Dataset records
-=-=-

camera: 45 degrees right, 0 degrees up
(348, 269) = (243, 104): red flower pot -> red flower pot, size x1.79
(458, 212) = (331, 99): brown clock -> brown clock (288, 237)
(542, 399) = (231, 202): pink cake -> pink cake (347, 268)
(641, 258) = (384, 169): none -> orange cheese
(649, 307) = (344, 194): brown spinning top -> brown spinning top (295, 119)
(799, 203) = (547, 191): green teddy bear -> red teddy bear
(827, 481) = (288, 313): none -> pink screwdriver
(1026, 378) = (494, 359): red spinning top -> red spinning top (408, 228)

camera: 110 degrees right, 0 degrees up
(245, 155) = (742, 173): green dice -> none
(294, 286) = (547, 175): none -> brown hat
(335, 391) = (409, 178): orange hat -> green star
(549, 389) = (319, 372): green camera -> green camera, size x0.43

-=-=-

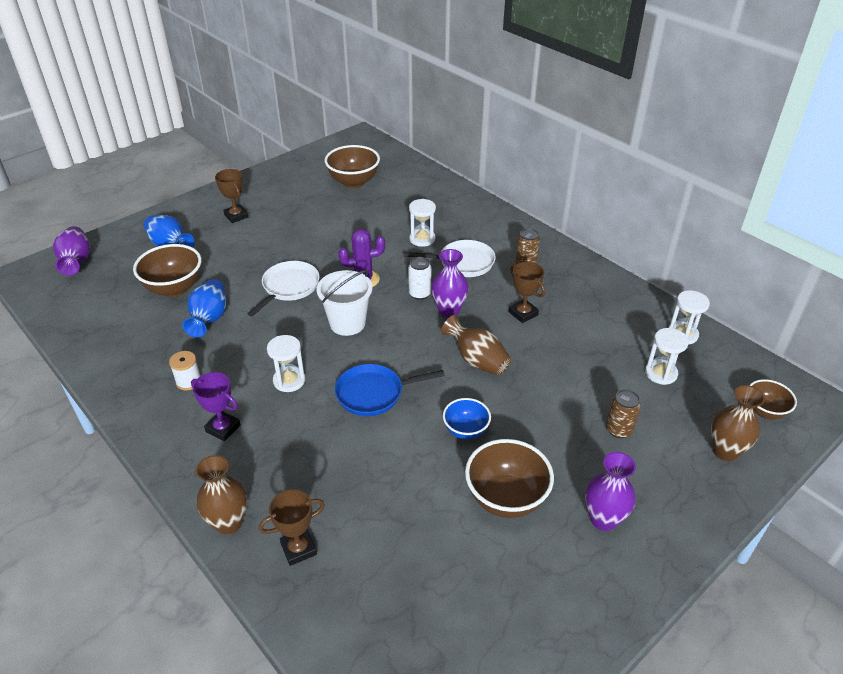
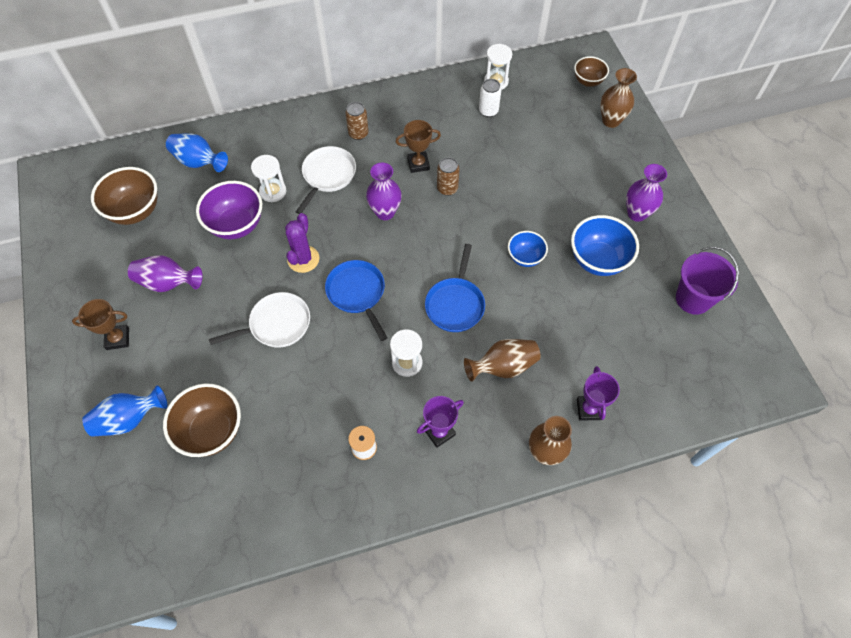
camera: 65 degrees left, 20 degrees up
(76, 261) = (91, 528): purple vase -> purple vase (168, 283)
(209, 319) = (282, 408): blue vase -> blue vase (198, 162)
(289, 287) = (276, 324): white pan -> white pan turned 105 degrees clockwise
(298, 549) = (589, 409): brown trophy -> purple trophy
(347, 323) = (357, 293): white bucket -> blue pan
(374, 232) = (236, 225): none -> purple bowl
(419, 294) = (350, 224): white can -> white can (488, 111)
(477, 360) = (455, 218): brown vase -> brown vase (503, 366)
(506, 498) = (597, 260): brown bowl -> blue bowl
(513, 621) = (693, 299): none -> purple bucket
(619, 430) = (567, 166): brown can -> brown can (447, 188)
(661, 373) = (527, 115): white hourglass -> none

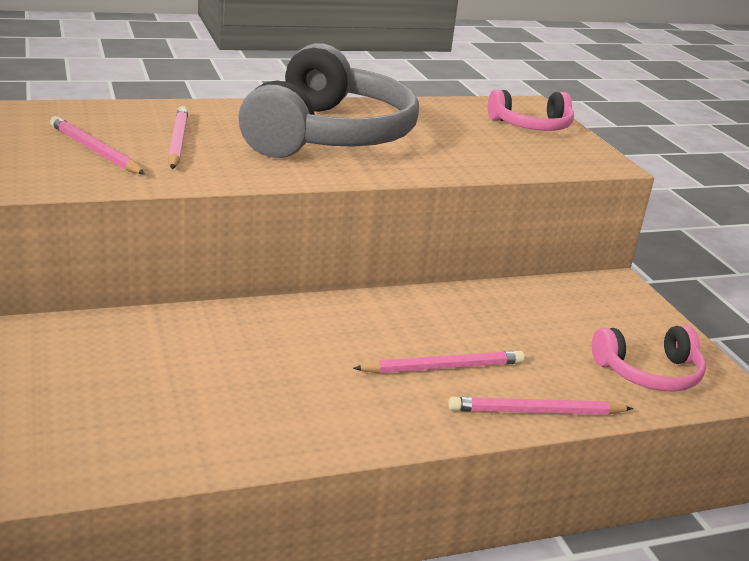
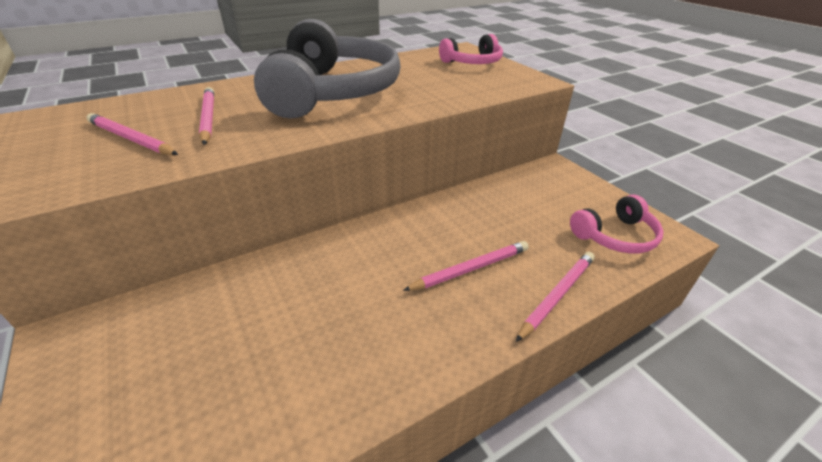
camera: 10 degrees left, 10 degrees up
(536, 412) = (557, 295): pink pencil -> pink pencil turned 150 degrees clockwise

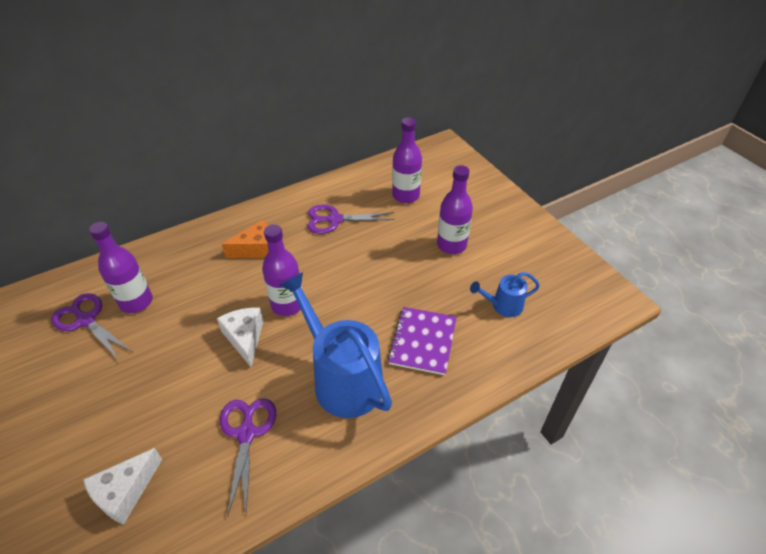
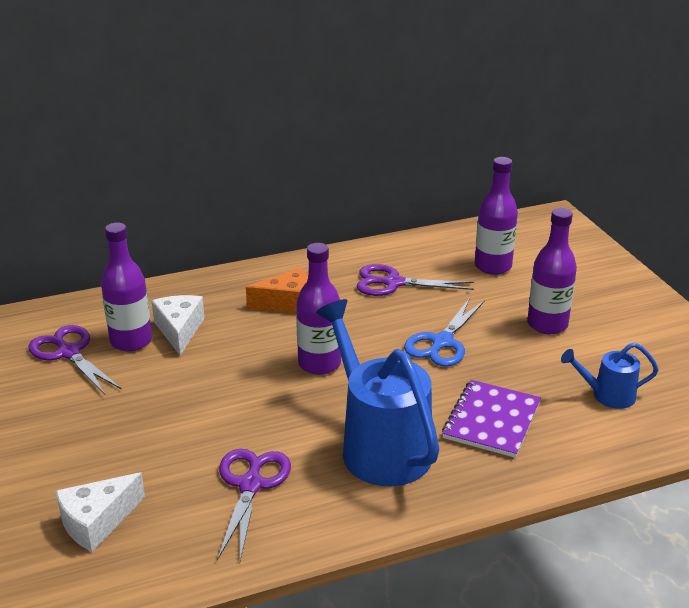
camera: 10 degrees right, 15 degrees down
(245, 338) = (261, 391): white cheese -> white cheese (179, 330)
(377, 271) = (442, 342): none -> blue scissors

-=-=-

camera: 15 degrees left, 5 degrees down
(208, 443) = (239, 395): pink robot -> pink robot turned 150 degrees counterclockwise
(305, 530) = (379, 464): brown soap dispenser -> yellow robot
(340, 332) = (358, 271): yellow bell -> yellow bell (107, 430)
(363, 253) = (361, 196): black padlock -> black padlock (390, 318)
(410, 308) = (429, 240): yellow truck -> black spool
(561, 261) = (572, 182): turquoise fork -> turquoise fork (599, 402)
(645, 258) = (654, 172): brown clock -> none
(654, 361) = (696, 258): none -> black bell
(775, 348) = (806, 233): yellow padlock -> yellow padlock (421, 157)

-=-=-

▸ Directions for this task
Say how many lines of the preceding data include the word "down". The number is the whole answer.

▸ Solution to the exercise
2